## Aim of the exercise
From the listing below, set down exactly the lines between the one holding "camera: 25 degrees left, 10 degrees up" and the one holding "(649, 254) = (1019, 448): green", inclusive. No other line is wanted.

- - - - - - -

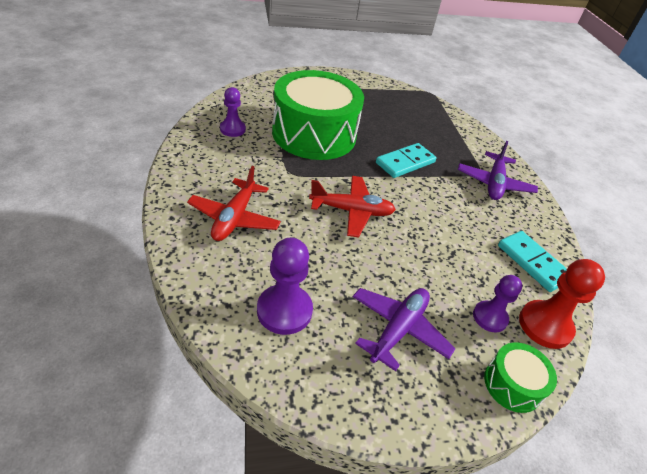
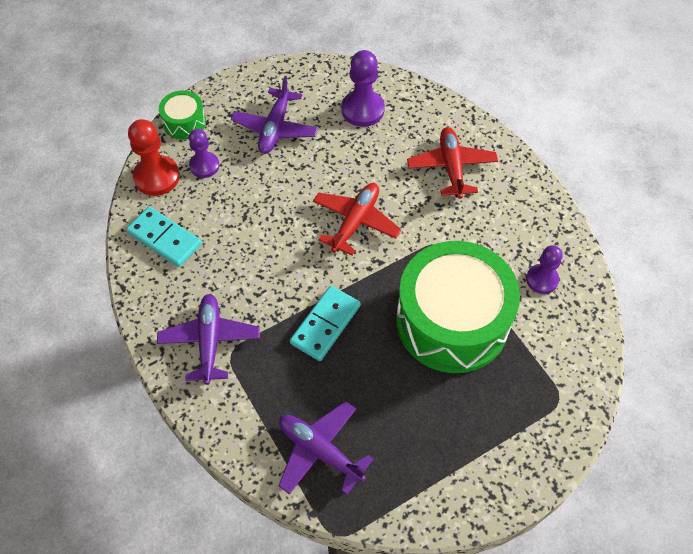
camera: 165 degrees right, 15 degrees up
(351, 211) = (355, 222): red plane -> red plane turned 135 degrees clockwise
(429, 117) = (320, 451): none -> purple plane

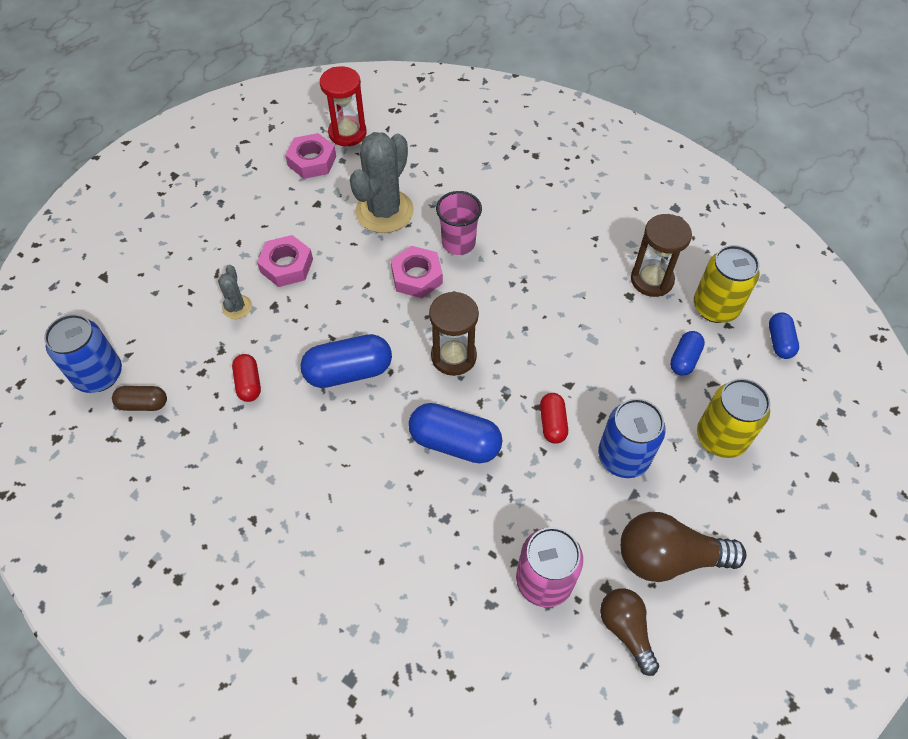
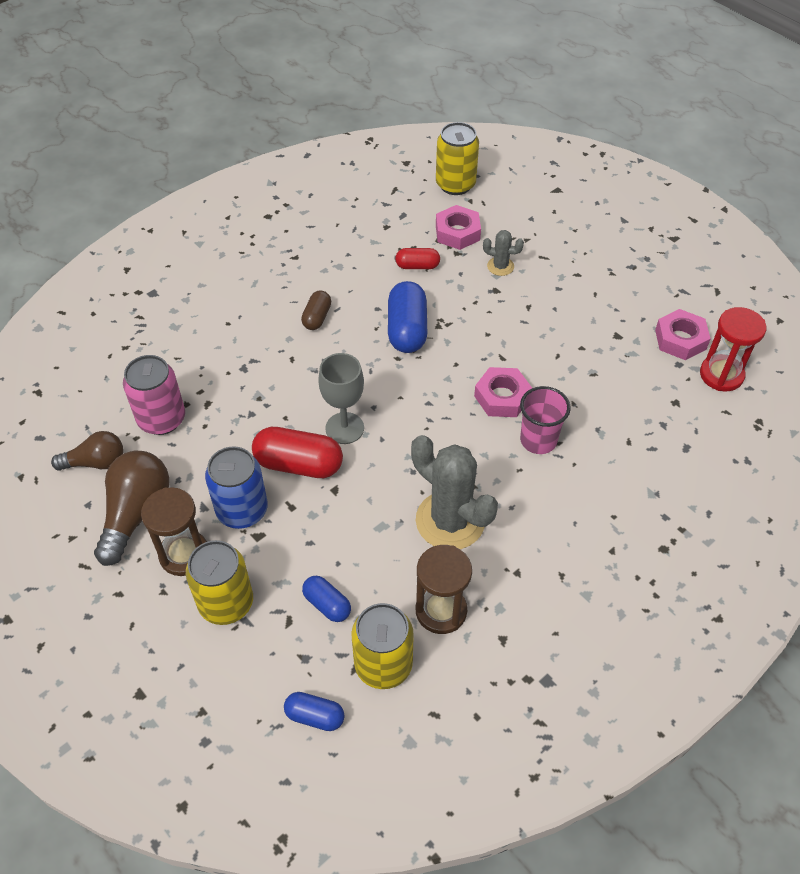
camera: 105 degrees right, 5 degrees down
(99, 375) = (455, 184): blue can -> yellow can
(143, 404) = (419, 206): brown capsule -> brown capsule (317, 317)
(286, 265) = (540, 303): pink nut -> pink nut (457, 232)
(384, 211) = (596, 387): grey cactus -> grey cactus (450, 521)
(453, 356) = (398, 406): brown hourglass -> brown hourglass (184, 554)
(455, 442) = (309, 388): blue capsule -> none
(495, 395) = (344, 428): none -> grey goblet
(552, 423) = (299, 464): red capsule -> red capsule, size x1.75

- - - - - - -

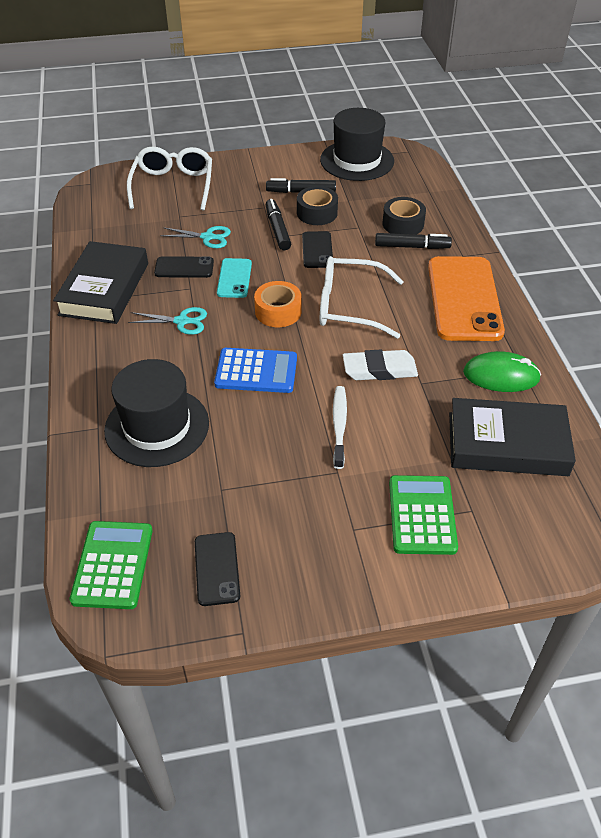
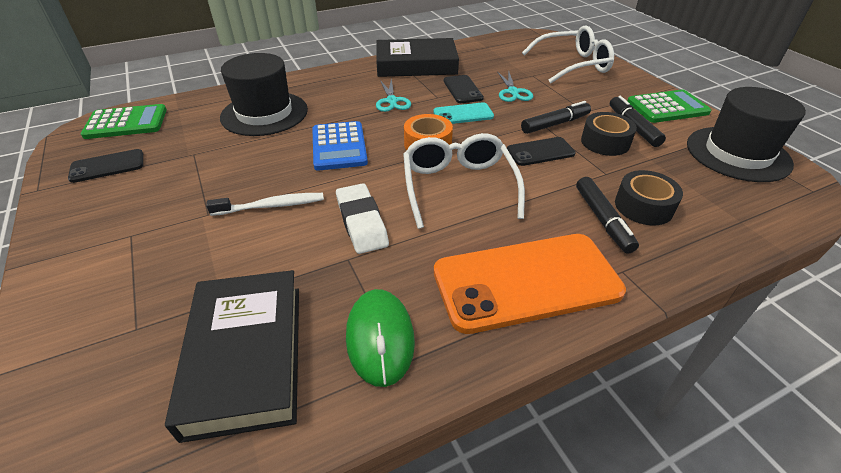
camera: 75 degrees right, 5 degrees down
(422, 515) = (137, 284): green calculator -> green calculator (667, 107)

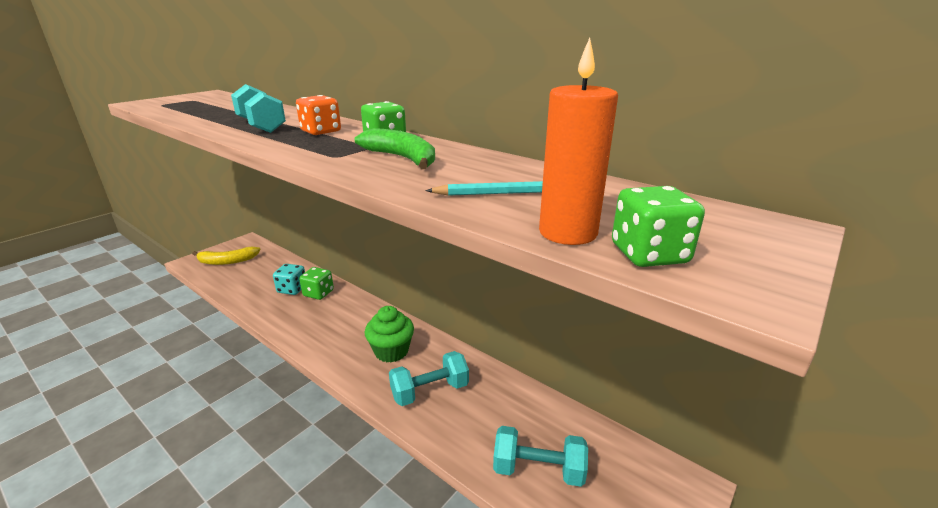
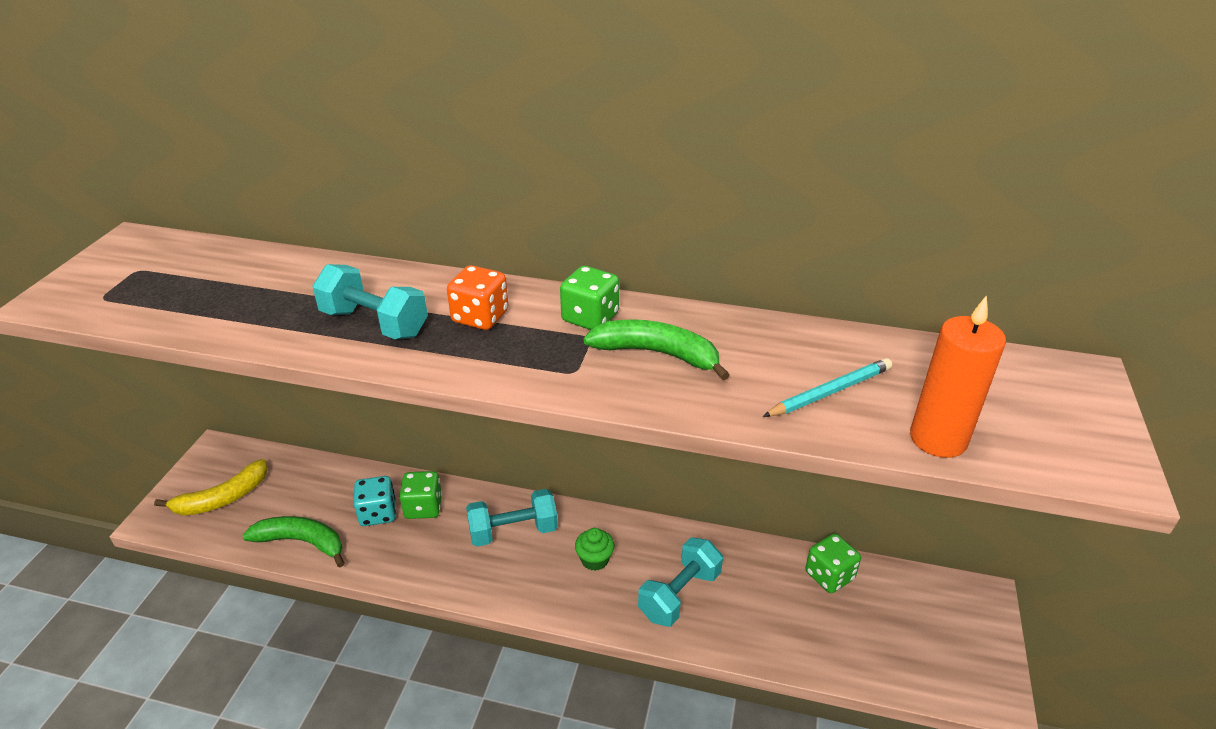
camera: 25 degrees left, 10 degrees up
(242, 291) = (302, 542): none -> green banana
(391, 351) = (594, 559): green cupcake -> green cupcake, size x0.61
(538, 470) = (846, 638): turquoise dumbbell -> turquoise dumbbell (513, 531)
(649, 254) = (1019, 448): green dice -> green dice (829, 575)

- - - - - - -

## Exercise response
camera: 25 degrees left, 10 degrees up
(242, 291) = (302, 542): none -> green banana
(391, 351) = (594, 559): green cupcake -> green cupcake, size x0.61
(538, 470) = (846, 638): turquoise dumbbell -> turquoise dumbbell (513, 531)
(649, 254) = (1019, 448): green dice -> green dice (829, 575)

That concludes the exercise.